Coordinate-based change listings
= = = = =

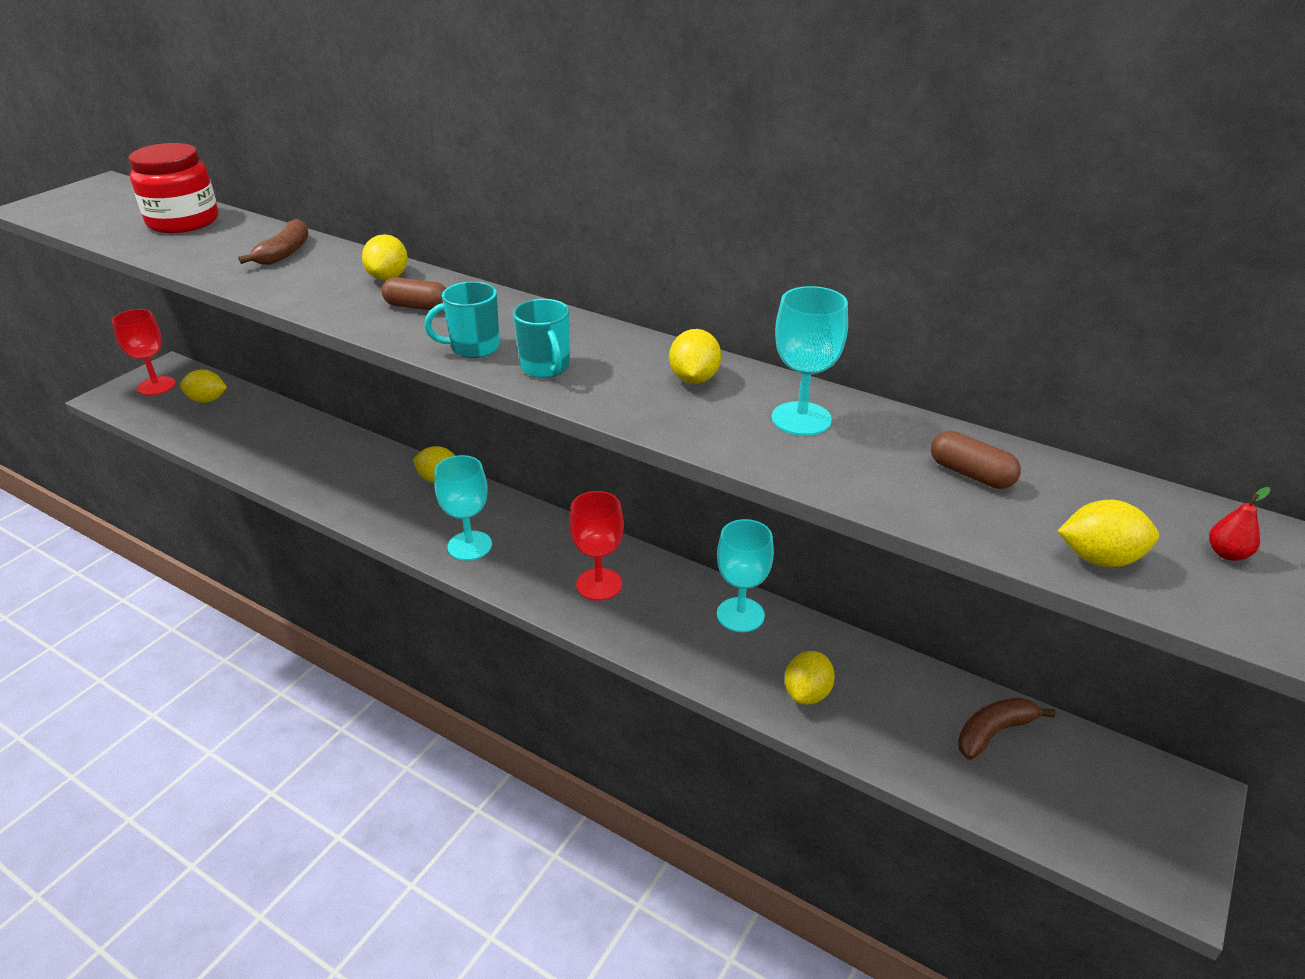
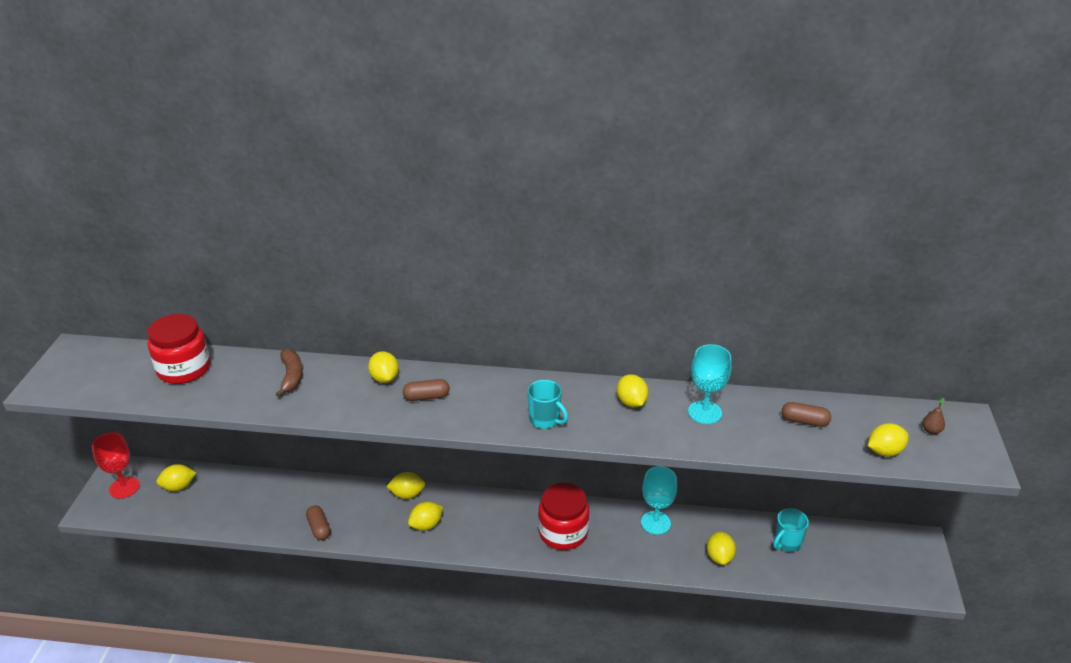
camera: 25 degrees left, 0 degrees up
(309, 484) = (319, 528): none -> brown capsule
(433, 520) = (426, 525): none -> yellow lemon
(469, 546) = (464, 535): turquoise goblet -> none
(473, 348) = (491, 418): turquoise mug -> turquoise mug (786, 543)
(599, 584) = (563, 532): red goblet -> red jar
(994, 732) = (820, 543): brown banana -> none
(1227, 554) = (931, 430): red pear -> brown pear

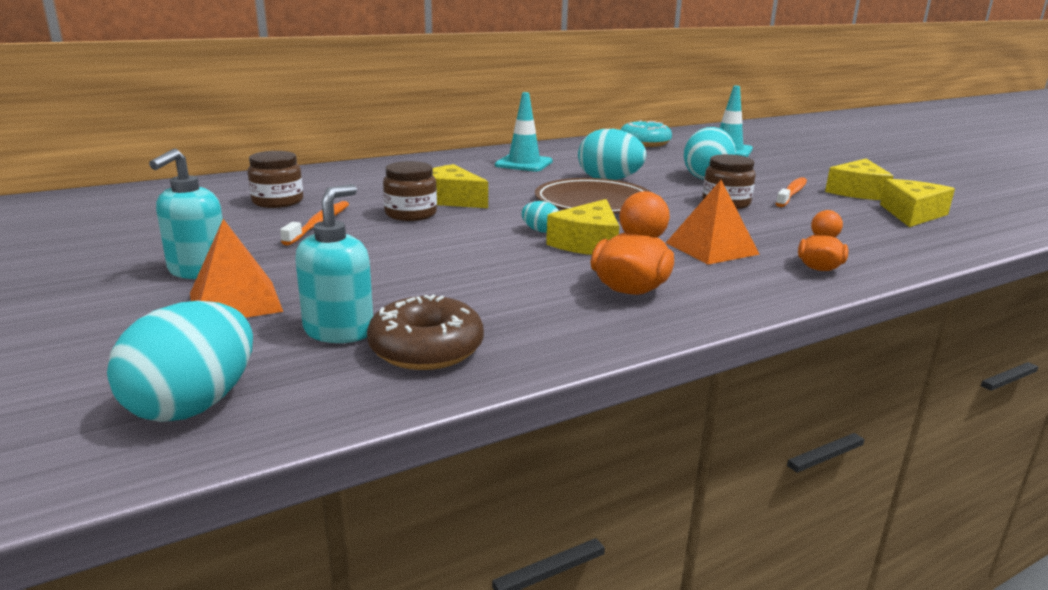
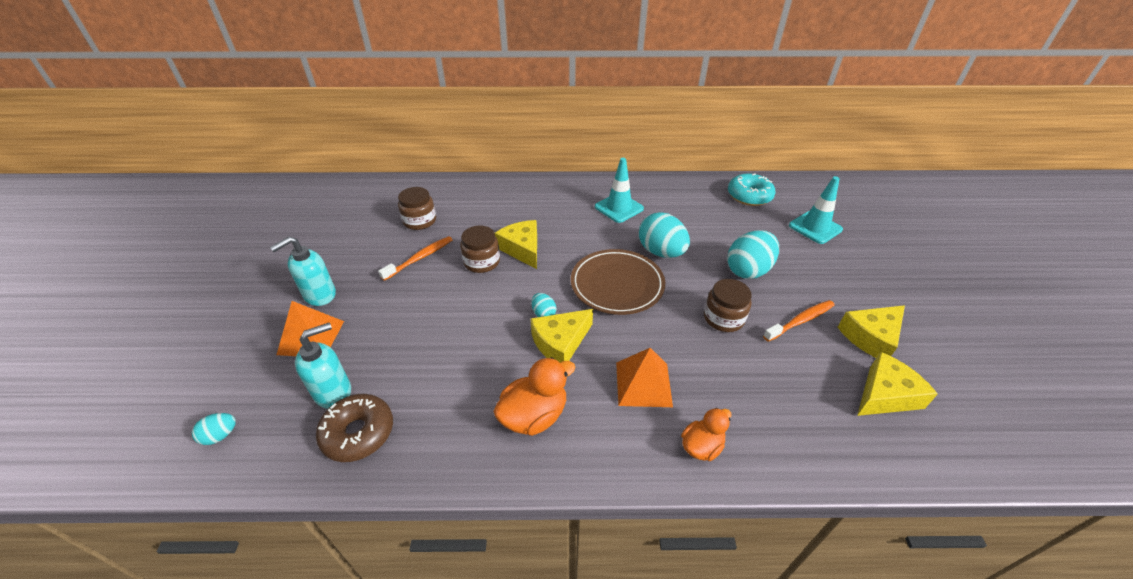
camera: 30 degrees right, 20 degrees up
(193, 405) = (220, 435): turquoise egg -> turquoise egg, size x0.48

= = = = =

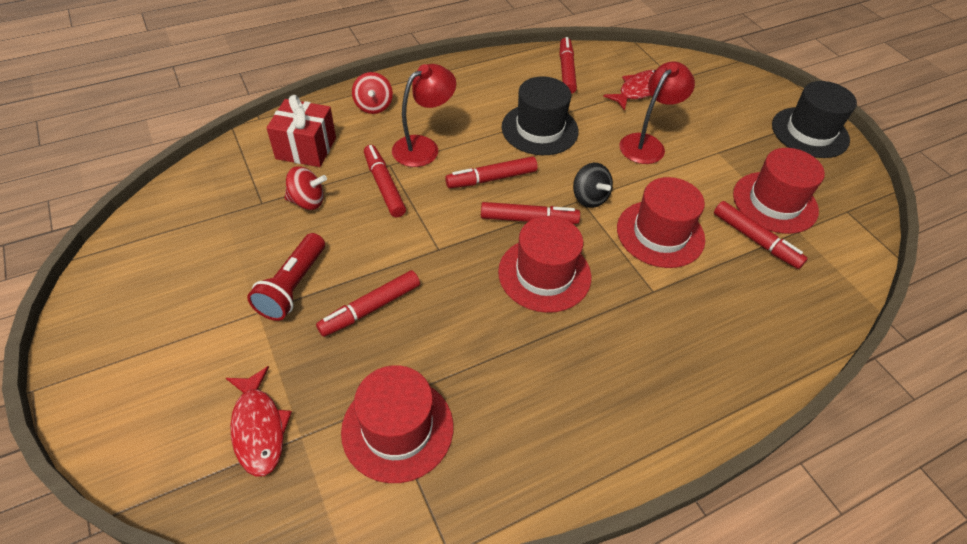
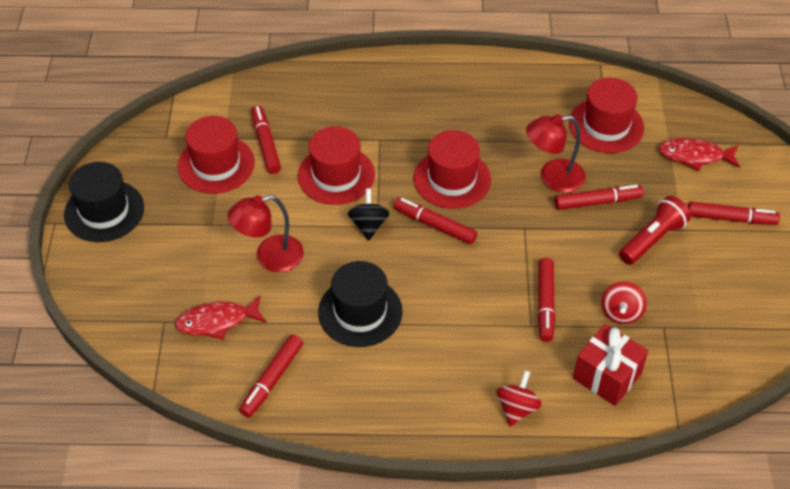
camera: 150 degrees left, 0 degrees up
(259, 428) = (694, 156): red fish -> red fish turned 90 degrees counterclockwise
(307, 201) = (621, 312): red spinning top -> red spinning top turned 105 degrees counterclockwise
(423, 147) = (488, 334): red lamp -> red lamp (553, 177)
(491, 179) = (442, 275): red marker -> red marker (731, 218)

= = = = =

**YOUR INSTRUCTIONS:**
Could you output exactly the lines above, from the line with "(309, 484) = (319, 528): none" up to and including the line with "(193, 405) = (220, 435): turquoise", and nothing else, skipping the pictures?

**TASK OUTPUT:**
(309, 484) = (319, 528): none -> brown capsule
(433, 520) = (426, 525): none -> yellow lemon
(469, 546) = (464, 535): turquoise goblet -> none
(473, 348) = (491, 418): turquoise mug -> turquoise mug (786, 543)
(599, 584) = (563, 532): red goblet -> red jar
(994, 732) = (820, 543): brown banana -> none
(1227, 554) = (931, 430): red pear -> brown pear

camera: 30 degrees right, 20 degrees up
(193, 405) = (220, 435): turquoise egg -> turquoise egg, size x0.48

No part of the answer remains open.